Work to complete :: Lines from the beginning of the entries up to and including the one with "camera: 35 degrees left, 5 degrees up" must be duplicated word for word; leave out all others.

Before-and-after object lists ::
'''
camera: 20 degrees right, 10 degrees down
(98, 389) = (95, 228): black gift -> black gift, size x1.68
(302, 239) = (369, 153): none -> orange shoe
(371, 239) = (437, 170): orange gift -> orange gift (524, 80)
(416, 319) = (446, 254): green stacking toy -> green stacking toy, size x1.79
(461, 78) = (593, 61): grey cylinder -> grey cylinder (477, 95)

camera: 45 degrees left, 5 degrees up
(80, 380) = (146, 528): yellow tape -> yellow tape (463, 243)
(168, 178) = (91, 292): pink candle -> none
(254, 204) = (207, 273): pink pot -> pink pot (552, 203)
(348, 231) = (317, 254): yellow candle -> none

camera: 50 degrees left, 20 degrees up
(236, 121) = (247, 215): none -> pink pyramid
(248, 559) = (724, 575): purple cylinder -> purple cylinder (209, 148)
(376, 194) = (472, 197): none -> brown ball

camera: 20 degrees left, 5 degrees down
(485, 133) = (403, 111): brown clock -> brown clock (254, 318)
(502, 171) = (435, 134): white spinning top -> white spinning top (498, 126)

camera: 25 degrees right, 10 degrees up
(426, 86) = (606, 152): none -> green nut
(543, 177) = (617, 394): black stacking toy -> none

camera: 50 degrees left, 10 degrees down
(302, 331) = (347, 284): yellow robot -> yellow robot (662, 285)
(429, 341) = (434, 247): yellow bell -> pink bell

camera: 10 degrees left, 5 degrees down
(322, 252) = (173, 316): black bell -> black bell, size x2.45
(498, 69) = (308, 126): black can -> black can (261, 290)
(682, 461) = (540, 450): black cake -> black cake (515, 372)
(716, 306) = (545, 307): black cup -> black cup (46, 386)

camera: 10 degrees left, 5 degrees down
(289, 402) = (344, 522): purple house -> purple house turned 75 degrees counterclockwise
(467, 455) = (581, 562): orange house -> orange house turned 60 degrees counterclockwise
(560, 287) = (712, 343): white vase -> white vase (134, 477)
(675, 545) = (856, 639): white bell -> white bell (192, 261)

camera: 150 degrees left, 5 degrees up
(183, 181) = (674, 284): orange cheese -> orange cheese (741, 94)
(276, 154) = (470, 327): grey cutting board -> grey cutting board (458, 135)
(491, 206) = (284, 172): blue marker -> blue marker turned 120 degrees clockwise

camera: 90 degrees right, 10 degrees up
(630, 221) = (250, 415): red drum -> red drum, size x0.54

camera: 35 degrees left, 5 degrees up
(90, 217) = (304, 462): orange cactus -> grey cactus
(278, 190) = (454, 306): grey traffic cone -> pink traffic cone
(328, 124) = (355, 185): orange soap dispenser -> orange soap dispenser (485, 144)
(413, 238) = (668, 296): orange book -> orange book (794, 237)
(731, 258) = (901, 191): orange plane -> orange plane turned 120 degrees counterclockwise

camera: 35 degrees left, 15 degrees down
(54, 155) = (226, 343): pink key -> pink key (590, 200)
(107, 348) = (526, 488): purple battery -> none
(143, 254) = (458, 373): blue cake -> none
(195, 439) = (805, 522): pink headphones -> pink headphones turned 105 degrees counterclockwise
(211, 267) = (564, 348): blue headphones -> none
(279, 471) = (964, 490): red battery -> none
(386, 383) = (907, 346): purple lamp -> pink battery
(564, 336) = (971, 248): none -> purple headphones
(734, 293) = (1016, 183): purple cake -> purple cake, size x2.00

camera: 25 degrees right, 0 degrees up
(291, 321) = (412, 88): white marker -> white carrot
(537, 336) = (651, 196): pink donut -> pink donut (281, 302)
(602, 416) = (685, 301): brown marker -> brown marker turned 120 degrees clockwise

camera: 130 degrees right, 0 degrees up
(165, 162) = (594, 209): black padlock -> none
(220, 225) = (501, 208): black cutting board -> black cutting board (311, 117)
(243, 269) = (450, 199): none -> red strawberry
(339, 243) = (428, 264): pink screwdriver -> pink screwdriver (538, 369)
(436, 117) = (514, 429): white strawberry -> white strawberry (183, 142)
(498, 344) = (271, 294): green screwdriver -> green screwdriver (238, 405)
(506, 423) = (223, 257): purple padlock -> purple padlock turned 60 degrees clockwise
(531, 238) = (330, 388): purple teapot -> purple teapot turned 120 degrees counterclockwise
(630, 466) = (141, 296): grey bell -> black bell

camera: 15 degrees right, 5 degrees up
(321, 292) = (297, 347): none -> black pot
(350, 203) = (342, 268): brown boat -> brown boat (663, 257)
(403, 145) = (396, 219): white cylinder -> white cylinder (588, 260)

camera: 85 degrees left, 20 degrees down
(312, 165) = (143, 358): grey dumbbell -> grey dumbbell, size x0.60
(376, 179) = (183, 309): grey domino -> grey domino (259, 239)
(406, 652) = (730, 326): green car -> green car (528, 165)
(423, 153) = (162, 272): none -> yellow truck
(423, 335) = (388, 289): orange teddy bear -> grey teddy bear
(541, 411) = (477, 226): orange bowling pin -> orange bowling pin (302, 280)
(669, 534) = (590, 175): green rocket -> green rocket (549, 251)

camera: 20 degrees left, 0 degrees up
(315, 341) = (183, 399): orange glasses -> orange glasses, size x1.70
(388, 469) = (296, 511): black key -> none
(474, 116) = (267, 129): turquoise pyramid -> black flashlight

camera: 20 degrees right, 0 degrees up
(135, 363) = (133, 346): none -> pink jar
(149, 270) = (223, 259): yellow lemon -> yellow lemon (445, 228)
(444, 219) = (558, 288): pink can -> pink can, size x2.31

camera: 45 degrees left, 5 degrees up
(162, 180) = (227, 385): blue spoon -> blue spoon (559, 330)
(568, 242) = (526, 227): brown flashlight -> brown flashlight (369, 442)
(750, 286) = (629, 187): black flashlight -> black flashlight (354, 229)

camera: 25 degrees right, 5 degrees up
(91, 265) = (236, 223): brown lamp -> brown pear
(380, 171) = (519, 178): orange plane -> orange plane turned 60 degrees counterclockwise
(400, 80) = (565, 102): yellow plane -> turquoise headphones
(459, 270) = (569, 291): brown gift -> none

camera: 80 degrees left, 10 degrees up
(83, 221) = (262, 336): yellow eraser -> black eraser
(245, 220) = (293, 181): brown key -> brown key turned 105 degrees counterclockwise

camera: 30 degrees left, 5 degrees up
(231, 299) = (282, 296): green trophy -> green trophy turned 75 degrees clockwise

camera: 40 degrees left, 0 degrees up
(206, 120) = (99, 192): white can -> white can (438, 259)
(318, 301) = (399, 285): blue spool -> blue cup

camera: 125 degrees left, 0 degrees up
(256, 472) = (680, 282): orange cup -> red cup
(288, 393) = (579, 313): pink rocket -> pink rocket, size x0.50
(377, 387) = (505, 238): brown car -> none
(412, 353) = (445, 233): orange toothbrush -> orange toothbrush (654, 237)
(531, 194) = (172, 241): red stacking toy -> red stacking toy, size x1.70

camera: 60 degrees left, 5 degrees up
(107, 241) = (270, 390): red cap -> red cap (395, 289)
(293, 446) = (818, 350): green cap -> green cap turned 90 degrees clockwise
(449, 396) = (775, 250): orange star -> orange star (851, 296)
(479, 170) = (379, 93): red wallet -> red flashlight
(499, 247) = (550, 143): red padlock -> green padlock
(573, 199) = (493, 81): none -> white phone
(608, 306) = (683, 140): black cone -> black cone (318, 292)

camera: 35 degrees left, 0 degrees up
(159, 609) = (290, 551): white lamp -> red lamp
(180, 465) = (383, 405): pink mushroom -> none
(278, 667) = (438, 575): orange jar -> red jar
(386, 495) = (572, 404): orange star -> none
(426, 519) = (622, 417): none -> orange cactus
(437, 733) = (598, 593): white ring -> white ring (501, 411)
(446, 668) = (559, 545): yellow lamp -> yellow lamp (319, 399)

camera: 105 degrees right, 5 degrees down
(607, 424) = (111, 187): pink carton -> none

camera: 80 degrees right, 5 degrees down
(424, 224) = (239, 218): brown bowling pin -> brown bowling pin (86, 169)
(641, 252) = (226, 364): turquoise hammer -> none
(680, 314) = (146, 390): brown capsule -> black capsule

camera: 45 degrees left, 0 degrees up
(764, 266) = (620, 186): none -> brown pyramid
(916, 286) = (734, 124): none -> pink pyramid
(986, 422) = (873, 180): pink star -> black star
'''
Output of the task ::
camera: 20 degrees right, 10 degrees down
(98, 389) = (95, 228): black gift -> black gift, size x1.68
(302, 239) = (369, 153): none -> orange shoe
(371, 239) = (437, 170): orange gift -> orange gift (524, 80)
(416, 319) = (446, 254): green stacking toy -> green stacking toy, size x1.79
(461, 78) = (593, 61): grey cylinder -> grey cylinder (477, 95)

camera: 45 degrees left, 5 degrees up
(80, 380) = (146, 528): yellow tape -> yellow tape (463, 243)
(168, 178) = (91, 292): pink candle -> none
(254, 204) = (207, 273): pink pot -> pink pot (552, 203)
(348, 231) = (317, 254): yellow candle -> none

camera: 50 degrees left, 20 degrees up
(236, 121) = (247, 215): none -> pink pyramid
(248, 559) = (724, 575): purple cylinder -> purple cylinder (209, 148)
(376, 194) = (472, 197): none -> brown ball

camera: 20 degrees left, 5 degrees down
(485, 133) = (403, 111): brown clock -> brown clock (254, 318)
(502, 171) = (435, 134): white spinning top -> white spinning top (498, 126)

camera: 25 degrees right, 10 degrees up
(426, 86) = (606, 152): none -> green nut
(543, 177) = (617, 394): black stacking toy -> none

camera: 50 degrees left, 10 degrees down
(302, 331) = (347, 284): yellow robot -> yellow robot (662, 285)
(429, 341) = (434, 247): yellow bell -> pink bell

camera: 10 degrees left, 5 degrees down
(322, 252) = (173, 316): black bell -> black bell, size x2.45
(498, 69) = (308, 126): black can -> black can (261, 290)
(682, 461) = (540, 450): black cake -> black cake (515, 372)
(716, 306) = (545, 307): black cup -> black cup (46, 386)

camera: 10 degrees left, 5 degrees down
(289, 402) = (344, 522): purple house -> purple house turned 75 degrees counterclockwise
(467, 455) = (581, 562): orange house -> orange house turned 60 degrees counterclockwise
(560, 287) = (712, 343): white vase -> white vase (134, 477)
(675, 545) = (856, 639): white bell -> white bell (192, 261)

camera: 150 degrees left, 5 degrees up
(183, 181) = (674, 284): orange cheese -> orange cheese (741, 94)
(276, 154) = (470, 327): grey cutting board -> grey cutting board (458, 135)
(491, 206) = (284, 172): blue marker -> blue marker turned 120 degrees clockwise

camera: 90 degrees right, 10 degrees up
(630, 221) = (250, 415): red drum -> red drum, size x0.54

camera: 35 degrees left, 5 degrees up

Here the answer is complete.